[Task directions] Copy each entry below verbatim. Skip the pictures.

[Revision comparison data]
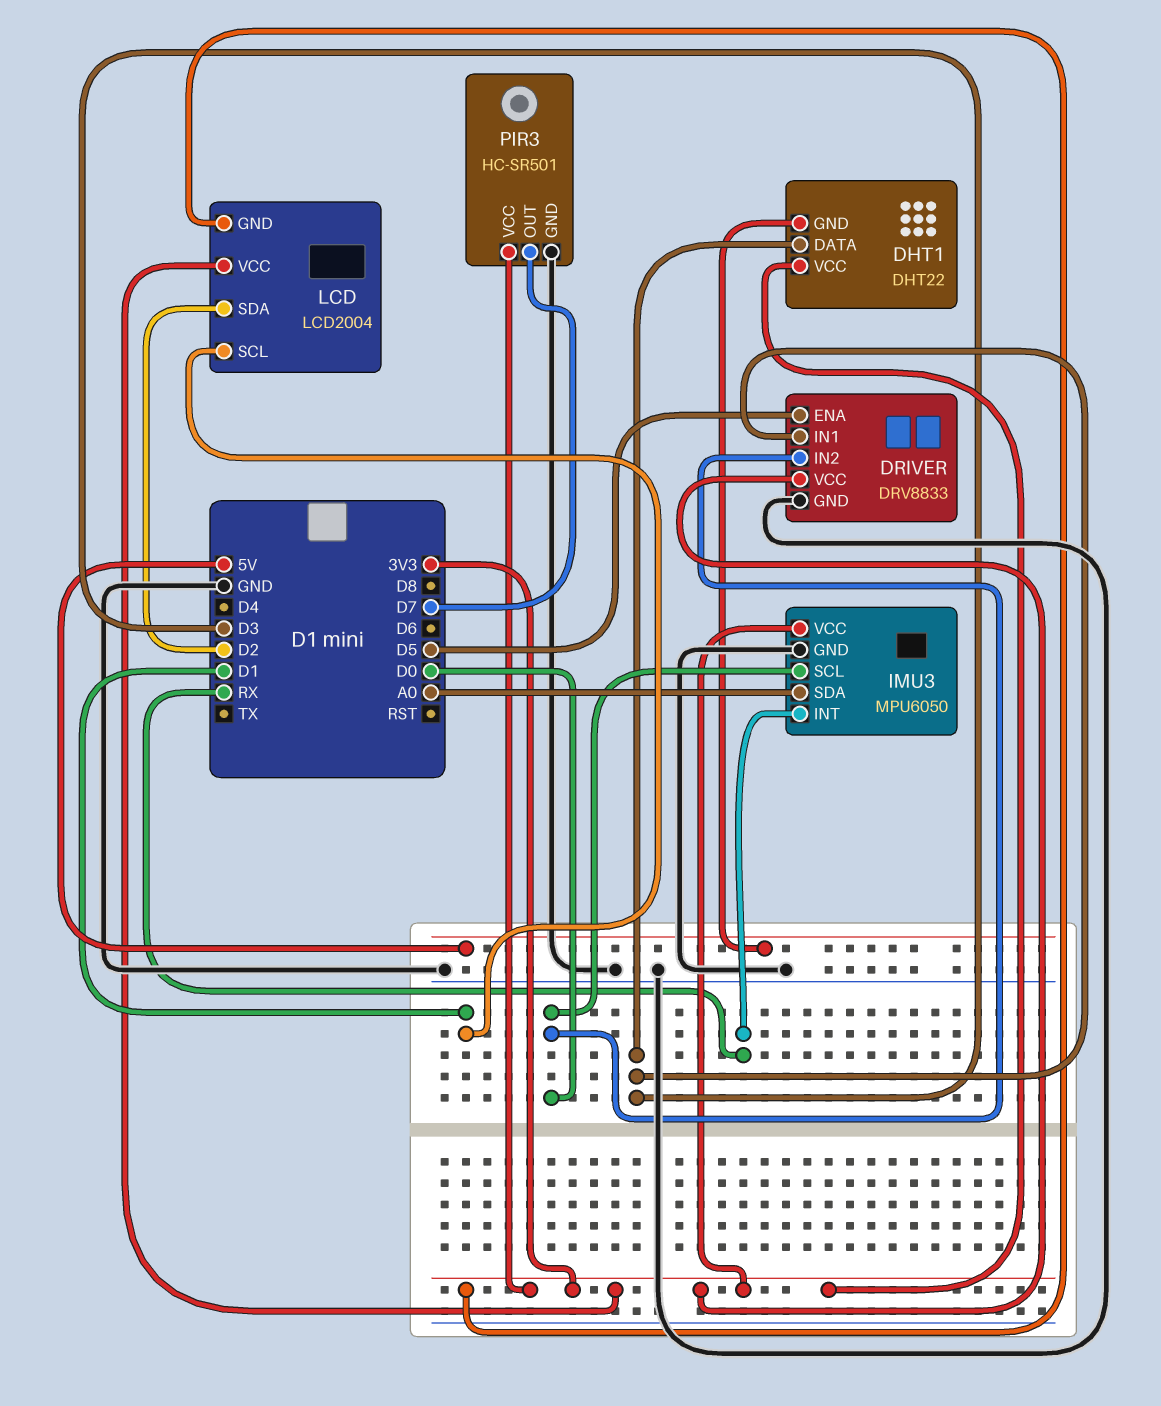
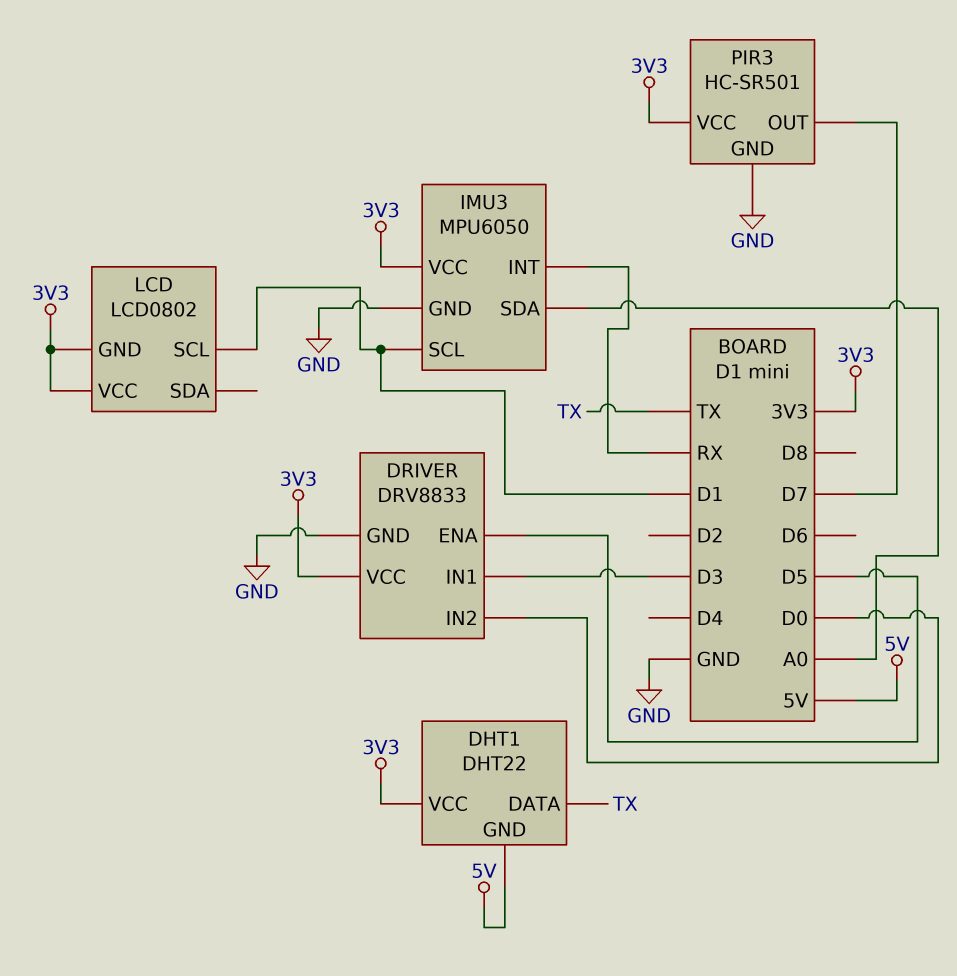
DHT1 pin DATA: D3 -> TX
IMU3 pin SCL: D0 -> D1
LCD: LCD2004 -> LCD0802
LCD pin SDA: D2 -> none

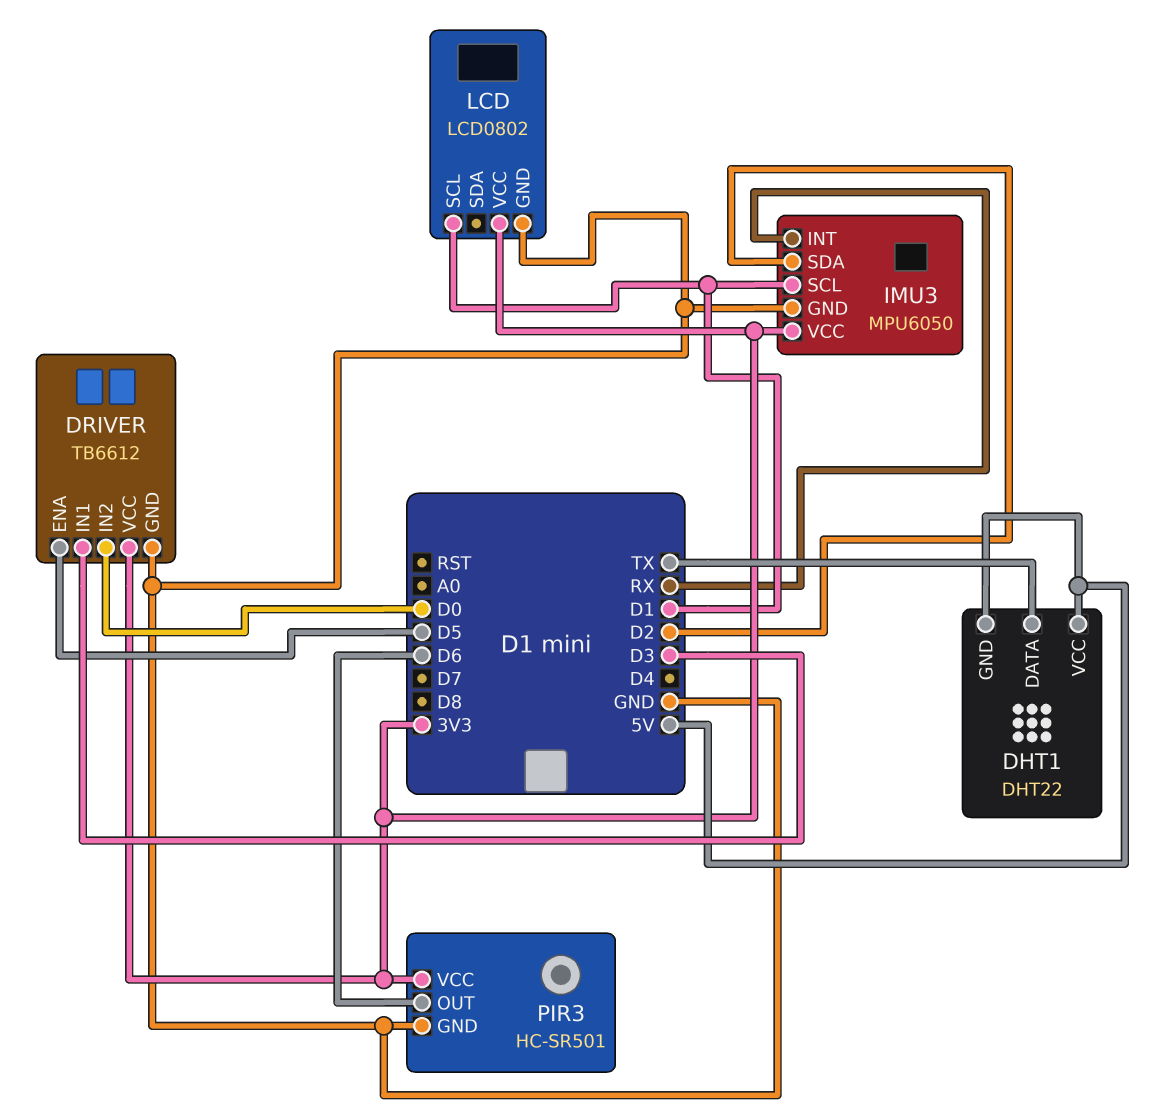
DHT1 pin VCC: 3V3 -> 5V
DRIVER: DRV8833 -> TB6612
IMU3 pin SDA: A0 -> D2
LCD pin GND: 3V3 -> GND
PIR3 pin OUT: D7 -> D6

[Exercise answer]
DHT1 pin DATA: D3 -> TX
IMU3 pin SCL: D0 -> D1
LCD: LCD2004 -> LCD0802
LCD pin SDA: D2 -> none

DHT1 pin VCC: 3V3 -> 5V
DRIVER: DRV8833 -> TB6612
IMU3 pin SDA: A0 -> D2
LCD pin GND: 3V3 -> GND
PIR3 pin OUT: D7 -> D6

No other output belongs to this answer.